Try it -
The lines below starting at the line containing "Tadeusz's archives: [107,437,386,552]" and ending at the line containing "report.mp4: [209,291,460,462] ->" are to be repeated exactly, with both ends kept and nothing else added.

Records -
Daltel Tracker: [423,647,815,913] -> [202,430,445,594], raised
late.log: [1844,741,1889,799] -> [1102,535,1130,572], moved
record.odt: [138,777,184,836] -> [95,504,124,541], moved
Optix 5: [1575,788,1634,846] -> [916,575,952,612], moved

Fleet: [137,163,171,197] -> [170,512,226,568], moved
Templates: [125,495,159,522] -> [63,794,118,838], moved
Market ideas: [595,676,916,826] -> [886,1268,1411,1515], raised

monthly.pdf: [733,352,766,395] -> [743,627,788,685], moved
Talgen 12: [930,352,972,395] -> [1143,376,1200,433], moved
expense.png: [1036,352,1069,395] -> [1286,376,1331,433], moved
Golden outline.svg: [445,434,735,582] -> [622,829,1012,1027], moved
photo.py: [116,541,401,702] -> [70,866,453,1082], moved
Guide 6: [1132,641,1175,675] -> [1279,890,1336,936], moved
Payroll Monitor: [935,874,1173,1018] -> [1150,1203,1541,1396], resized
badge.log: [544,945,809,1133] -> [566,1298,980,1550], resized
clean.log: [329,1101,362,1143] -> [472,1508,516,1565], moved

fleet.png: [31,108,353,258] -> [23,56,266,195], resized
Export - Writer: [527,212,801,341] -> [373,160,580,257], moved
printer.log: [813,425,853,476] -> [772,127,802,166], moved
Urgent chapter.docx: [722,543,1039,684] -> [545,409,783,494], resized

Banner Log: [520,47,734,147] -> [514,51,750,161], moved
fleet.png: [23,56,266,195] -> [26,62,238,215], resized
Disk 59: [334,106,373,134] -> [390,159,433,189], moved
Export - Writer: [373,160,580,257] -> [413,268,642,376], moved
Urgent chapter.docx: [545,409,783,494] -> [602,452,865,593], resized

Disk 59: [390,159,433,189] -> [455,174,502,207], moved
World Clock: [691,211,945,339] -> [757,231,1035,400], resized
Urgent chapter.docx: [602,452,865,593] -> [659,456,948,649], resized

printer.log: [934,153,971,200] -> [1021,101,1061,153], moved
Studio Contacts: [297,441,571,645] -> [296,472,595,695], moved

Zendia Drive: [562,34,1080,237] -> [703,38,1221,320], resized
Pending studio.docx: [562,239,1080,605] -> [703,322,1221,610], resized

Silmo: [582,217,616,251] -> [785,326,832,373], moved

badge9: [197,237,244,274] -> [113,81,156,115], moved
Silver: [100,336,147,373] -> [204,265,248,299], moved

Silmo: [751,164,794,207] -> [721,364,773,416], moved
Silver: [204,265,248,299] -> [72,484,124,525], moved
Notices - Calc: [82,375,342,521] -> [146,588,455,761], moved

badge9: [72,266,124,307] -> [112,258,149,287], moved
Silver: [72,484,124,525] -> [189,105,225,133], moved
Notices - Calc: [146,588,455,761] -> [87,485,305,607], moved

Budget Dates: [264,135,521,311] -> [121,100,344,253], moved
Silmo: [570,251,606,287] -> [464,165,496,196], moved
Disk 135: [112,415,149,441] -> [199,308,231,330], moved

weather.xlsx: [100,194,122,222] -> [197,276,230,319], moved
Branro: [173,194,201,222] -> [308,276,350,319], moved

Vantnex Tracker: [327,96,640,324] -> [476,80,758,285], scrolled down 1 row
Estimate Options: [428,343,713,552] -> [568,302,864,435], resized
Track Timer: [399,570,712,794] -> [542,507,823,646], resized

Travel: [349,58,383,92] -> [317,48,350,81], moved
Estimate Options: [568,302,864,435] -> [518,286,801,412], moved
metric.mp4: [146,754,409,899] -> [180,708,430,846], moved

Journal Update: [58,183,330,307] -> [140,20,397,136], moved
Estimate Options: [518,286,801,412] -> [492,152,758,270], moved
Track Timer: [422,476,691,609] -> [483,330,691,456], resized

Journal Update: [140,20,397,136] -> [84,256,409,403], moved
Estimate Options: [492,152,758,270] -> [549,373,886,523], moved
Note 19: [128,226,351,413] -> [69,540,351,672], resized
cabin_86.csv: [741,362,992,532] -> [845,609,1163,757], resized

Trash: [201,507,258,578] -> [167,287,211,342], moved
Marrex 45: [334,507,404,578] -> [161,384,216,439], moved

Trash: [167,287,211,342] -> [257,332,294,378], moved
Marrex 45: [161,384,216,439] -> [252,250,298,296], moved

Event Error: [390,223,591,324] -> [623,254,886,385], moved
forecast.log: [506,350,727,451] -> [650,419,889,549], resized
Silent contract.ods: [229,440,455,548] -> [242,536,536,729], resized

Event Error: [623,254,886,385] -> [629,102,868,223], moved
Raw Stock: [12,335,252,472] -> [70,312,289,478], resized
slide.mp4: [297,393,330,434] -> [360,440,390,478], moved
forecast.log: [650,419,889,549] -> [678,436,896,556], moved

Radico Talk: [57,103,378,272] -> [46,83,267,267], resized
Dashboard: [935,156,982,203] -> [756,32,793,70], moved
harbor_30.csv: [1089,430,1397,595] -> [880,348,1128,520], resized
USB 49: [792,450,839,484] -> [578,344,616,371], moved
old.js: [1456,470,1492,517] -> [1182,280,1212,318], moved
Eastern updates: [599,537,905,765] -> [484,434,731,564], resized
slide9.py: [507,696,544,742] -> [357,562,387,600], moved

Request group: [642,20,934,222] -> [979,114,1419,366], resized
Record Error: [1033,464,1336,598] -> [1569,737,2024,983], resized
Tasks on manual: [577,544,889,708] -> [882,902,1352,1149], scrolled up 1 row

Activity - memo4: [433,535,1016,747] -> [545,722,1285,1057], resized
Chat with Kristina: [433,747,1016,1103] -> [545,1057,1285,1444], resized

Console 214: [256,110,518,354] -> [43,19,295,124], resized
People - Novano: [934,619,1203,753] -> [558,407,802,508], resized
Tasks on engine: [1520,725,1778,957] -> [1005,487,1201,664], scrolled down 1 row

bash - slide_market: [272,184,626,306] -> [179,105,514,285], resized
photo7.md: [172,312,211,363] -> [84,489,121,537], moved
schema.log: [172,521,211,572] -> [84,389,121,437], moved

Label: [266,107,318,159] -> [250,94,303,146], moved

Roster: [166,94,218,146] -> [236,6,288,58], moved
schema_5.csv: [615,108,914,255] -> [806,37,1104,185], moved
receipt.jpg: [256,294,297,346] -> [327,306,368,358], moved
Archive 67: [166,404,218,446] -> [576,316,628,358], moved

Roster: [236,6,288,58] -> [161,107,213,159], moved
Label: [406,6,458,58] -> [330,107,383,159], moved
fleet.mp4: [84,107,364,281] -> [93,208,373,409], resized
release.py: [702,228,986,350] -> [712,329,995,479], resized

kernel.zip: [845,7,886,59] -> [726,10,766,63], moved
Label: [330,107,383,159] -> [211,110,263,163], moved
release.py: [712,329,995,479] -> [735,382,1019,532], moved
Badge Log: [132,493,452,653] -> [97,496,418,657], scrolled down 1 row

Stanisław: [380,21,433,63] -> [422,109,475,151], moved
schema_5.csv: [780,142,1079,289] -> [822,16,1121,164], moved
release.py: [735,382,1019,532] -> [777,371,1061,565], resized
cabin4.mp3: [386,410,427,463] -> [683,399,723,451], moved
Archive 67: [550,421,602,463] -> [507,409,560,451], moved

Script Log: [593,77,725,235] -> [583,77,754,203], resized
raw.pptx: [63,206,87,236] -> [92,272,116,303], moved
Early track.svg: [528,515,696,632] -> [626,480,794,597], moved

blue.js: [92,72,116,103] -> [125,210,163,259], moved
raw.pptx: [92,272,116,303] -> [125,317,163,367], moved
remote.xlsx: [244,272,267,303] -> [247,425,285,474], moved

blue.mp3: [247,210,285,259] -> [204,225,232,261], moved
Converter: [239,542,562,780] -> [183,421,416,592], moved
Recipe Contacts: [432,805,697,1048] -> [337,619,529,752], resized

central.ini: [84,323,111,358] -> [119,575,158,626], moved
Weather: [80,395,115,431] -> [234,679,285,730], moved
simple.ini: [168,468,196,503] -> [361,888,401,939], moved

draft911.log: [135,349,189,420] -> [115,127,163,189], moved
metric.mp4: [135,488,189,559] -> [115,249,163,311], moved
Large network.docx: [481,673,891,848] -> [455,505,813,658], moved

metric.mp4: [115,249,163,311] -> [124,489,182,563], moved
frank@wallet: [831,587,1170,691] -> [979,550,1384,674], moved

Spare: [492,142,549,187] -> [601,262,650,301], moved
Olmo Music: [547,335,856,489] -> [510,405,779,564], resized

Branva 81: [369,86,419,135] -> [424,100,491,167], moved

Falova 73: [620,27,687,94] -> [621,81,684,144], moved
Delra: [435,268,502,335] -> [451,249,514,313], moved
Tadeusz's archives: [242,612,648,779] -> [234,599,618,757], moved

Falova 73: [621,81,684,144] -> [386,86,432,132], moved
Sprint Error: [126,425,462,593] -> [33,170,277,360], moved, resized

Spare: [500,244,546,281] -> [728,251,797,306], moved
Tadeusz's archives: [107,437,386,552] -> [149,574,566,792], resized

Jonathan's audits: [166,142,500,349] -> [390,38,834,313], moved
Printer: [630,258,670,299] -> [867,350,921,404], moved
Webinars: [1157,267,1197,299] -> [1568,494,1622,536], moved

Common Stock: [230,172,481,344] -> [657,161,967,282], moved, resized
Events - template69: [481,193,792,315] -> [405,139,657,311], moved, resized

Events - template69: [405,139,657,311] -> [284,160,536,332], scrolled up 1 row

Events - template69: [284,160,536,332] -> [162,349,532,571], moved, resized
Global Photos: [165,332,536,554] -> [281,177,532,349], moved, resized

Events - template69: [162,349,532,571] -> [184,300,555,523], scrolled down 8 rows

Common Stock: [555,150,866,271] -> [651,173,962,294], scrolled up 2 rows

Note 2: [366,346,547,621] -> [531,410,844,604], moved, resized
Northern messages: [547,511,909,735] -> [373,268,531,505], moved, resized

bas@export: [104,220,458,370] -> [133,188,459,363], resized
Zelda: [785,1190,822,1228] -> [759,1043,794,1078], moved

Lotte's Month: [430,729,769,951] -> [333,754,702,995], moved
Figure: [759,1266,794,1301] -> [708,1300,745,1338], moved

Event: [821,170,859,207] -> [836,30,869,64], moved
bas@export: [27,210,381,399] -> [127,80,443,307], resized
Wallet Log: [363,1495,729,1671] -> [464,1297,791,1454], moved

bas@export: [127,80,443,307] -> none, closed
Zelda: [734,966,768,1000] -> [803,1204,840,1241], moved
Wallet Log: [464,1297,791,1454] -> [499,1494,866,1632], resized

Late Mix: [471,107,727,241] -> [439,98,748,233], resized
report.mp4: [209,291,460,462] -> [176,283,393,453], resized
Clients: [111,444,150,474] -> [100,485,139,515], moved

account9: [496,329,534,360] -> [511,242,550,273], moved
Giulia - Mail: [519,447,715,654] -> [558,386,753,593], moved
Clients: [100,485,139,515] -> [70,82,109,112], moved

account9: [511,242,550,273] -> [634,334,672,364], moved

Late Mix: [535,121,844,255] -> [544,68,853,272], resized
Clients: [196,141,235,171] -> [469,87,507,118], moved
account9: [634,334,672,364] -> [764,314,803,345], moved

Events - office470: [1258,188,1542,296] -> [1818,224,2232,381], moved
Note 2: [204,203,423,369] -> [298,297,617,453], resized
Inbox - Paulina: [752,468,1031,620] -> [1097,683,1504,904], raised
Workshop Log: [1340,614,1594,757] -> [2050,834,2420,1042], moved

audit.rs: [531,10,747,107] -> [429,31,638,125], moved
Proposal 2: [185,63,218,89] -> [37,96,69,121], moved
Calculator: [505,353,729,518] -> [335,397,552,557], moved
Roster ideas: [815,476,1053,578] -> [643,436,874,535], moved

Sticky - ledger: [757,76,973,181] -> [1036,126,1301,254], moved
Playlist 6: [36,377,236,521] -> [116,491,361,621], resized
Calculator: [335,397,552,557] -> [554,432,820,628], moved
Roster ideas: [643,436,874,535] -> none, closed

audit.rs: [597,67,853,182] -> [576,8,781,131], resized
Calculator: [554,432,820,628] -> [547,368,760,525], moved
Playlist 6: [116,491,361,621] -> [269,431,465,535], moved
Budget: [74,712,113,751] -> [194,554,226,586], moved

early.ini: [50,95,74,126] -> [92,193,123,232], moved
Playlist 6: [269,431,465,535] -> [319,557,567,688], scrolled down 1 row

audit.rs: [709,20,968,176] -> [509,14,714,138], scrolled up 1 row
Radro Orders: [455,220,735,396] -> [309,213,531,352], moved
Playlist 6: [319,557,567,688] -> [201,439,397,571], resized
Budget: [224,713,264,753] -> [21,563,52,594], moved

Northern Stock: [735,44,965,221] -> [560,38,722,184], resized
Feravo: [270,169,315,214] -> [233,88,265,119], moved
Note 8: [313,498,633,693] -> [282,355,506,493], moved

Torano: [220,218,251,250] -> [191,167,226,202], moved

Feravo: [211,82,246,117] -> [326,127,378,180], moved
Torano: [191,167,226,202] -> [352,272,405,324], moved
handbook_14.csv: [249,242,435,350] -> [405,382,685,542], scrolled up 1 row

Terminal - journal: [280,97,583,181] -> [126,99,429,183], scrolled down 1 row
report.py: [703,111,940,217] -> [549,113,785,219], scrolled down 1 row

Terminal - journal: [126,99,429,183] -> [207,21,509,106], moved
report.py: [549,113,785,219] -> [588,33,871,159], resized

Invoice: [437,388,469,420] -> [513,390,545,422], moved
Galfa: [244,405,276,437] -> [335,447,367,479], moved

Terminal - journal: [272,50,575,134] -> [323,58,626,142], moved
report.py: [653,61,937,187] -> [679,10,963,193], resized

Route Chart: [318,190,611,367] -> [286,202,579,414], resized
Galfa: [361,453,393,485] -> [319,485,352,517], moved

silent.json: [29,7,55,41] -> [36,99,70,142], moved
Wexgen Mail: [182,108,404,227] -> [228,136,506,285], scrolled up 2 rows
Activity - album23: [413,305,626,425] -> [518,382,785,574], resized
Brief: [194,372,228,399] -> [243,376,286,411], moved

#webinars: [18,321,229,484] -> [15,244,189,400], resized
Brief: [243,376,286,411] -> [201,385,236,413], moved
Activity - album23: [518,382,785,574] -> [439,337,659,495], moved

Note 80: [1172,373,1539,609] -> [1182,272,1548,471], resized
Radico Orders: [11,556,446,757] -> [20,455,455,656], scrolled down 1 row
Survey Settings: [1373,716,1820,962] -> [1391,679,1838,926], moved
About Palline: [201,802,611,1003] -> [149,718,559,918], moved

Answer space -
Tadeusz's archives: [107,437,386,552] -> [149,574,566,792], resized

Jonathan's audits: [166,142,500,349] -> [390,38,834,313], moved
Printer: [630,258,670,299] -> [867,350,921,404], moved
Webinars: [1157,267,1197,299] -> [1568,494,1622,536], moved

Common Stock: [230,172,481,344] -> [657,161,967,282], moved, resized
Events - template69: [481,193,792,315] -> [405,139,657,311], moved, resized

Events - template69: [405,139,657,311] -> [284,160,536,332], scrolled up 1 row

Events - template69: [284,160,536,332] -> [162,349,532,571], moved, resized
Global Photos: [165,332,536,554] -> [281,177,532,349], moved, resized

Events - template69: [162,349,532,571] -> [184,300,555,523], scrolled down 8 rows

Common Stock: [555,150,866,271] -> [651,173,962,294], scrolled up 2 rows

Note 2: [366,346,547,621] -> [531,410,844,604], moved, resized
Northern messages: [547,511,909,735] -> [373,268,531,505], moved, resized

bas@export: [104,220,458,370] -> [133,188,459,363], resized
Zelda: [785,1190,822,1228] -> [759,1043,794,1078], moved

Lotte's Month: [430,729,769,951] -> [333,754,702,995], moved
Figure: [759,1266,794,1301] -> [708,1300,745,1338], moved

Event: [821,170,859,207] -> [836,30,869,64], moved
bas@export: [27,210,381,399] -> [127,80,443,307], resized
Wallet Log: [363,1495,729,1671] -> [464,1297,791,1454], moved

bas@export: [127,80,443,307] -> none, closed
Zelda: [734,966,768,1000] -> [803,1204,840,1241], moved
Wallet Log: [464,1297,791,1454] -> [499,1494,866,1632], resized

Late Mix: [471,107,727,241] -> [439,98,748,233], resized
report.mp4: [209,291,460,462] -> [176,283,393,453], resized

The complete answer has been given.